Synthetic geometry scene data
○ ○ ○

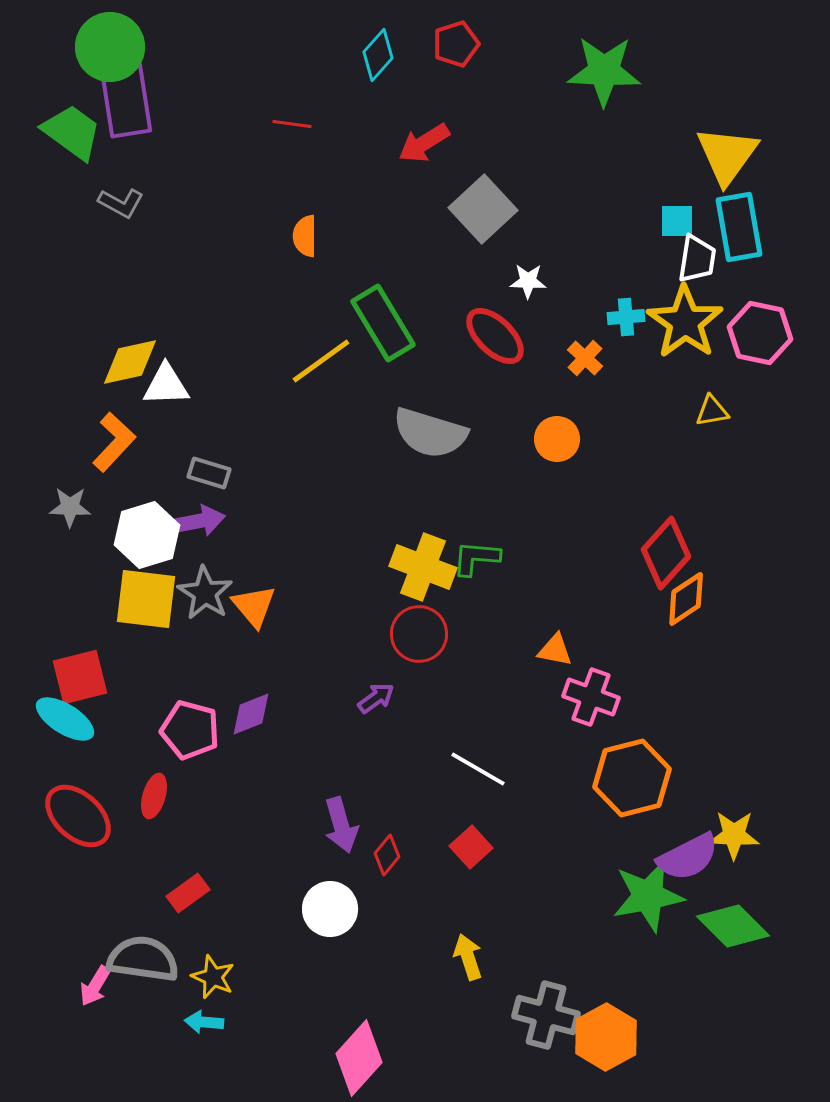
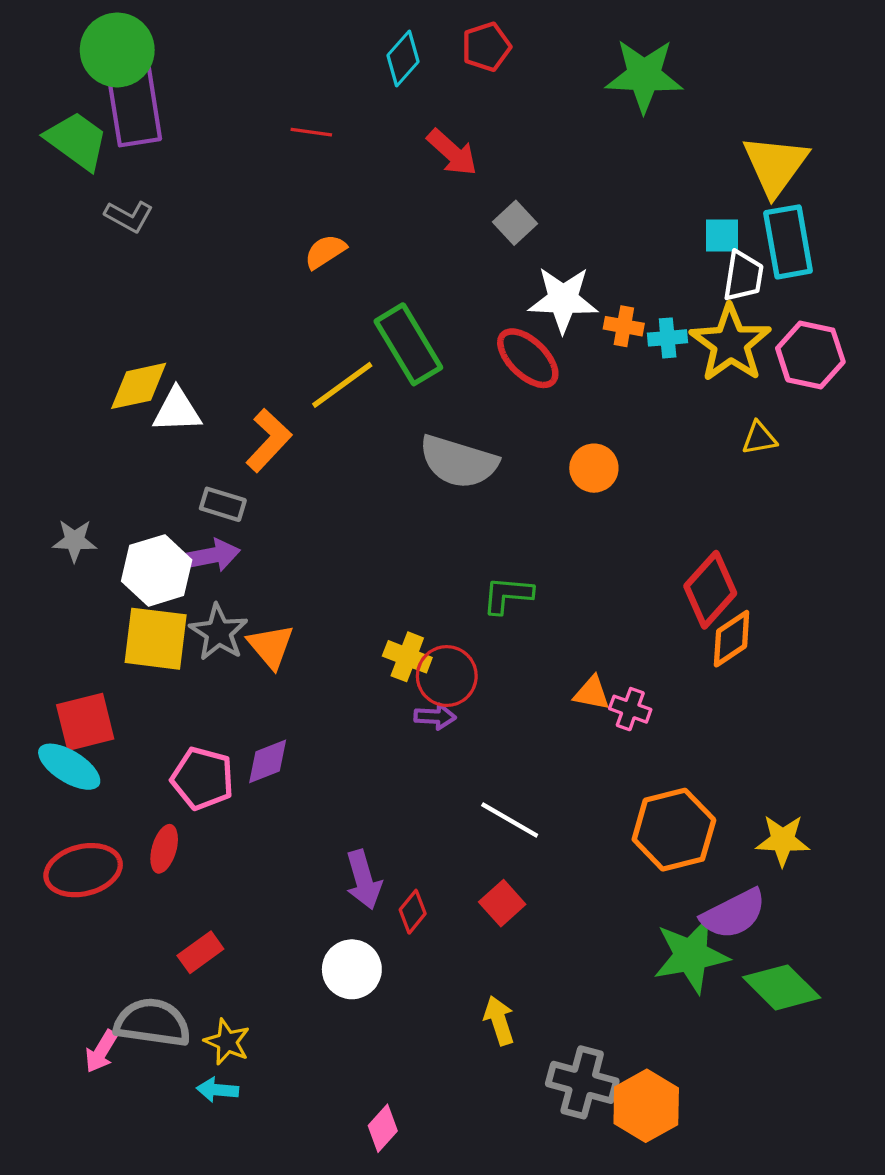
red arrow: (424, 143) -> (452, 152), turned -106
gray square: (483, 209) -> (515, 223), size x0.6
orange semicircle: (305, 236) -> (325, 252), turned 57
white star: (528, 281) -> (563, 300), size x1.8
orange cross: (585, 358) -> (624, 326), moved, turned -33
orange L-shape: (114, 442) -> (269, 440), moved
yellow cross: (423, 567) -> (407, 657), moved, size x0.7
pink cross: (591, 697) -> (630, 709), moved, size x0.7
purple arrow: (376, 698) -> (435, 717), moved, turned 39
red ellipse: (78, 816) -> (83, 870), turned -56
yellow star: (734, 835) -> (783, 840), moved
pink diamond: (359, 1058) -> (383, 1128), size x0.6

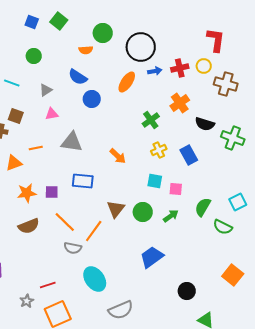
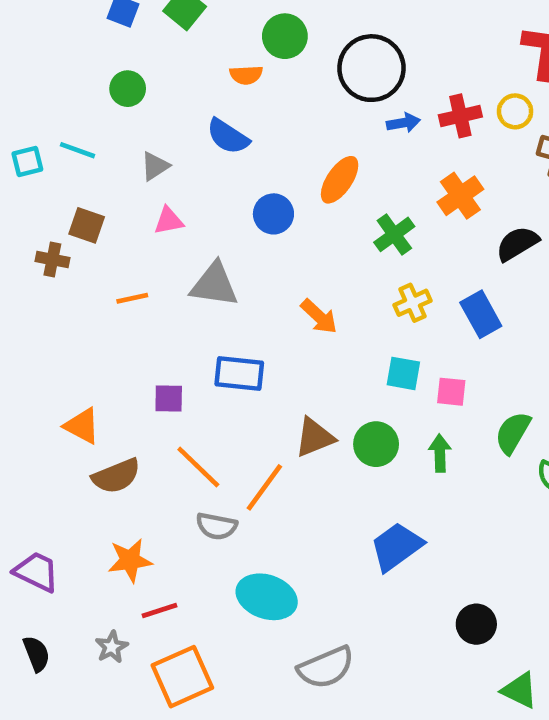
orange ellipse: (127, 82) -> (340, 180), moved
blue circle: (92, 99) -> (273, 214), moved
black semicircle: (205, 124) -> (517, 244), turned 132
orange triangle: (14, 163) -> (82, 426), moved, turned 48
orange star: (27, 193) -> (130, 560), moved
brown triangle: (116, 209) -> (314, 437), turned 30
green arrow: (171, 216) -> (440, 453), turned -56
cyan ellipse: (95, 279) -> (267, 597), turned -35

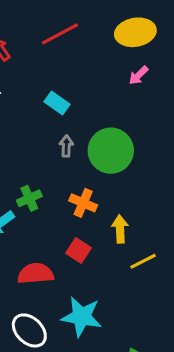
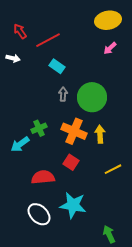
red line: (60, 34) -> (48, 40), moved
orange cross: (83, 203) -> (74, 131), size x1.4
yellow arrow: (120, 229) -> (100, 134), moved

○ ○ ○

**ABOUT THIS TASK:** Copy each line of the data that contains the word "moved".

**EXERCISE RESULT:**
orange cross: (585, 358) -> (624, 326), moved, turned -33
orange L-shape: (114, 442) -> (269, 440), moved
yellow cross: (423, 567) -> (407, 657), moved, size x0.7
pink cross: (591, 697) -> (630, 709), moved, size x0.7
purple arrow: (376, 698) -> (435, 717), moved, turned 39
yellow star: (734, 835) -> (783, 840), moved
orange ellipse: (127, 82) -> (340, 180), moved
blue circle: (92, 99) -> (273, 214), moved
orange triangle: (14, 163) -> (82, 426), moved, turned 48
orange star: (27, 193) -> (130, 560), moved
red line: (60, 34) -> (48, 40), moved
yellow arrow: (120, 229) -> (100, 134), moved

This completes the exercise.